[Spatial object tracking data]
== == ==
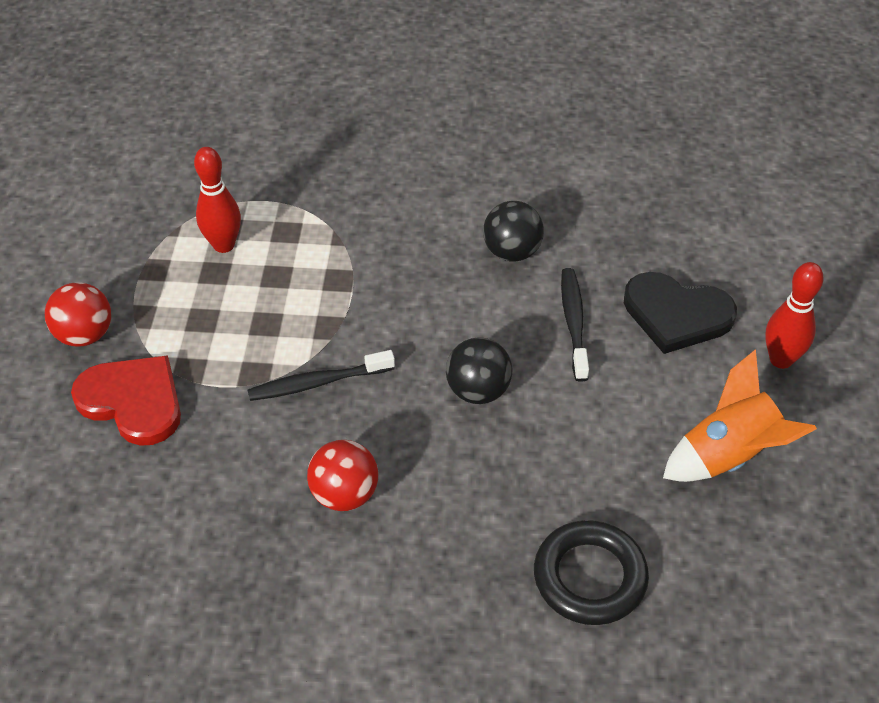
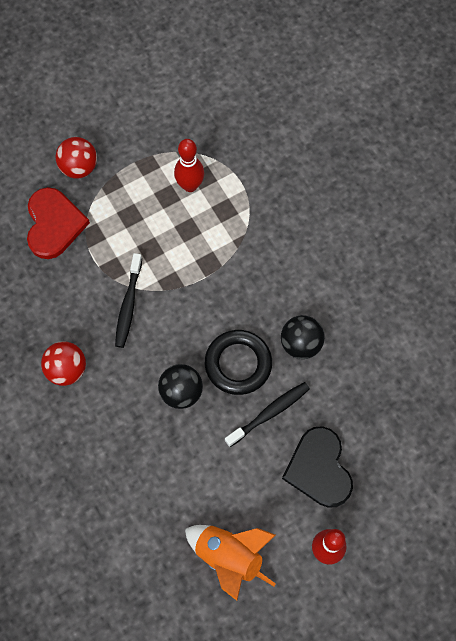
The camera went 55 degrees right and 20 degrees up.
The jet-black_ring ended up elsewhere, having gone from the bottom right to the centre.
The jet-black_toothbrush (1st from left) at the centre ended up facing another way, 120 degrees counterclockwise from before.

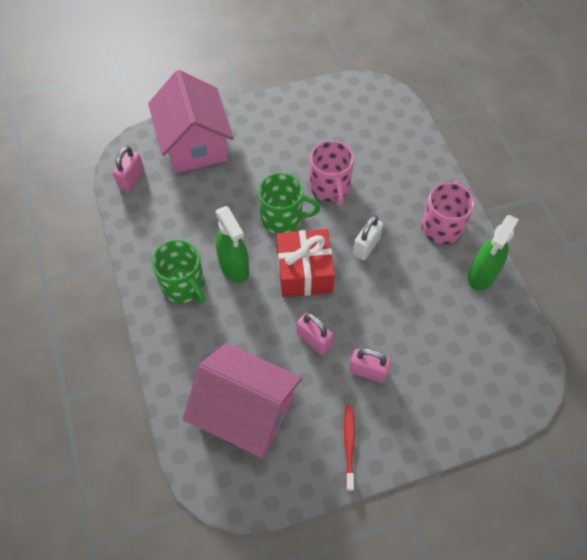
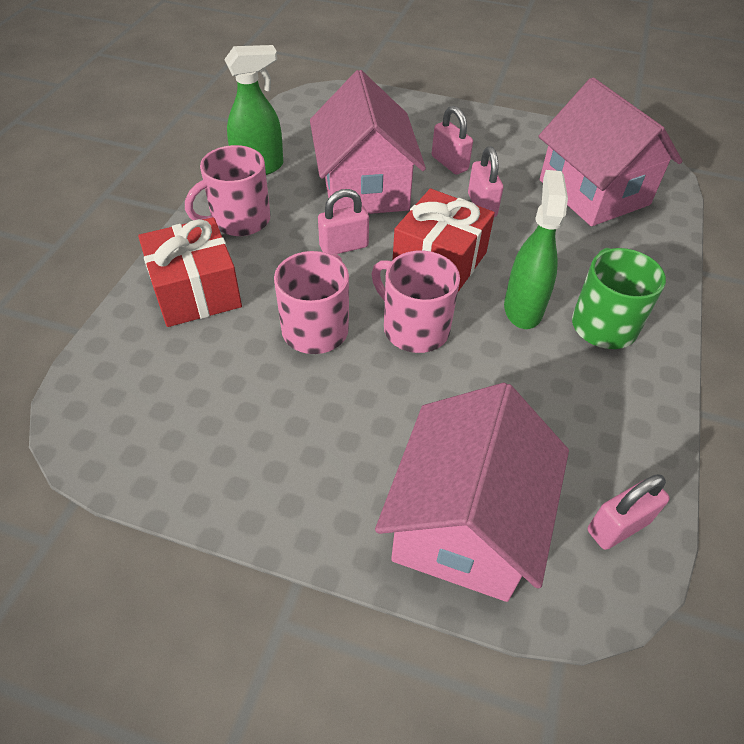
The camera went 145 degrees left and 10 degrees down.
The second view lost the crimson_toothbrush at the bottom centre.
The second view gained the crimson_present (1st from left) at the middle left.
The second view gained the rosy_house (1st from left) at the top centre.
What was the leaf-green_mug (2nd from left) at the centre turned into the rosy_mug (3rd from left) at the centre.
What was the white_small_lock at the centre turned into the rosy_small_lock (1st from left) at the top centre.

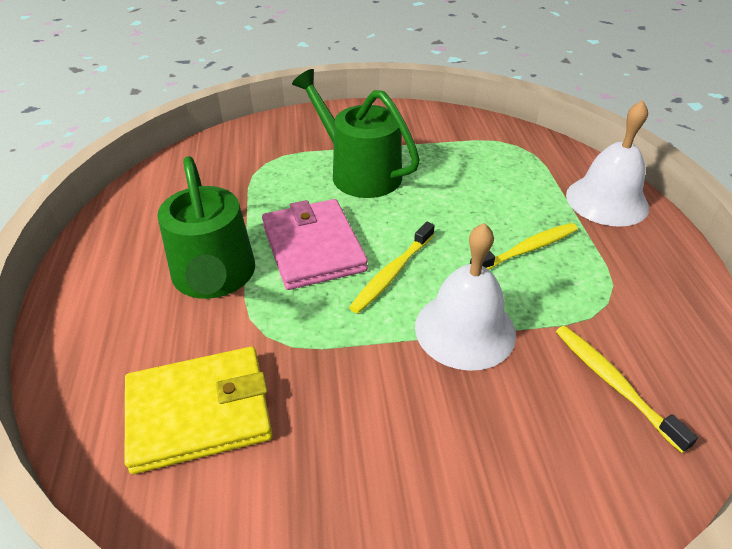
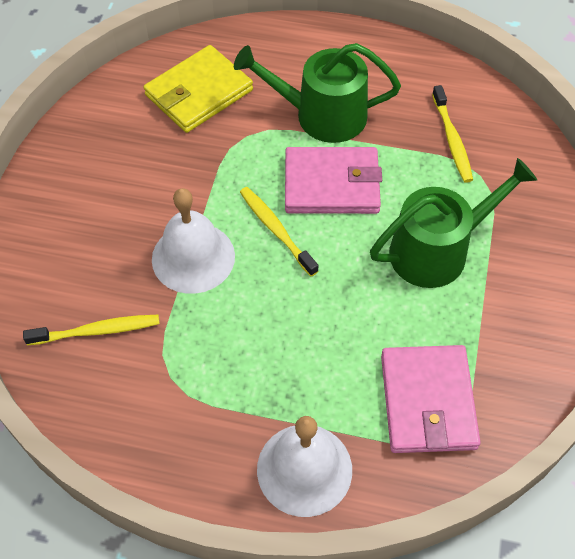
The camera went 110 degrees right and 15 degrees up.
The second view gained the rosy_wallet (2nd from left) at the bottom right.
The yellow_toothbrush (2nd from left in the first image) ended up elsewhere, having gone from the middle right to the top right.
The yellow_wallet at the bottom left ended up facing another way, 45 degrees clockwise from before.

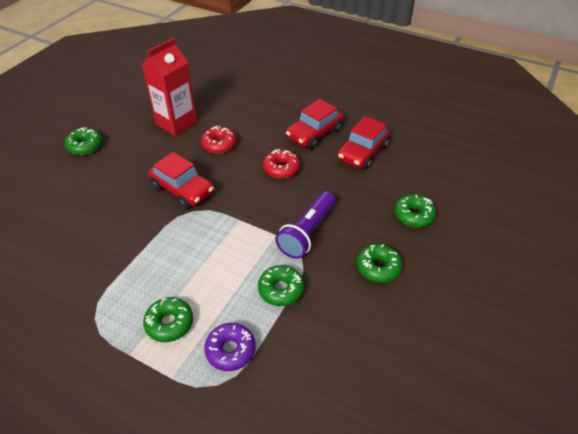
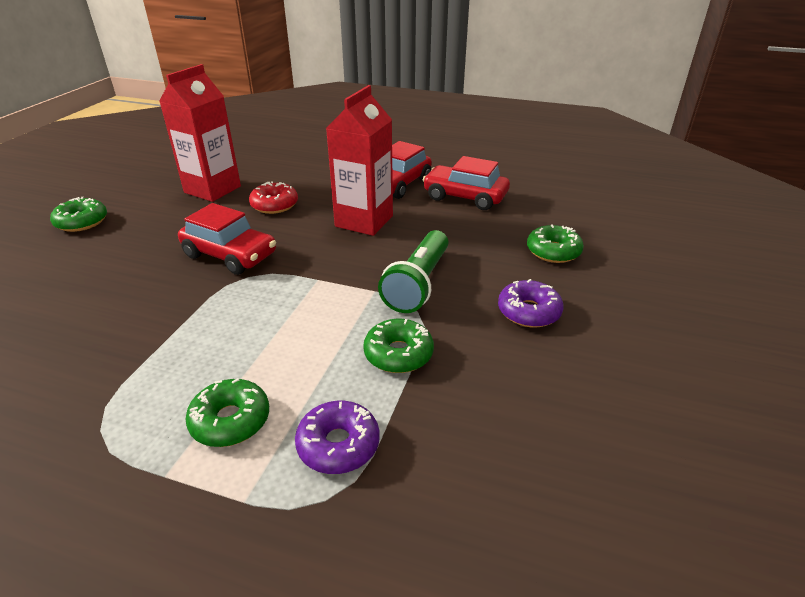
The camera went 10 degrees left and 10 degrees down.
Where the crimson_donut (2nd from left) stood at the centre, the crimson_milk_carton (2nd from left) came to stand at the top centre.
What was the purple_torch at the centre turned into the leaf-green_torch at the centre.
What was the leaf-green_donut (4th from left) at the centre turned into the purple_donut (2nd from left) at the centre.
The crimson_automobile (3rd from left) at the top centre ended up facing another way, 90 degrees clockwise from before.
== == ==
» **Work task**: Copy every line of the records above that holds the word "What".

» **Response area**:
What was the leaf-green_mug (2nd from left) at the centre turned into the rosy_mug (3rd from left) at the centre.
What was the white_small_lock at the centre turned into the rosy_small_lock (1st from left) at the top centre.
What was the purple_torch at the centre turned into the leaf-green_torch at the centre.
What was the leaf-green_donut (4th from left) at the centre turned into the purple_donut (2nd from left) at the centre.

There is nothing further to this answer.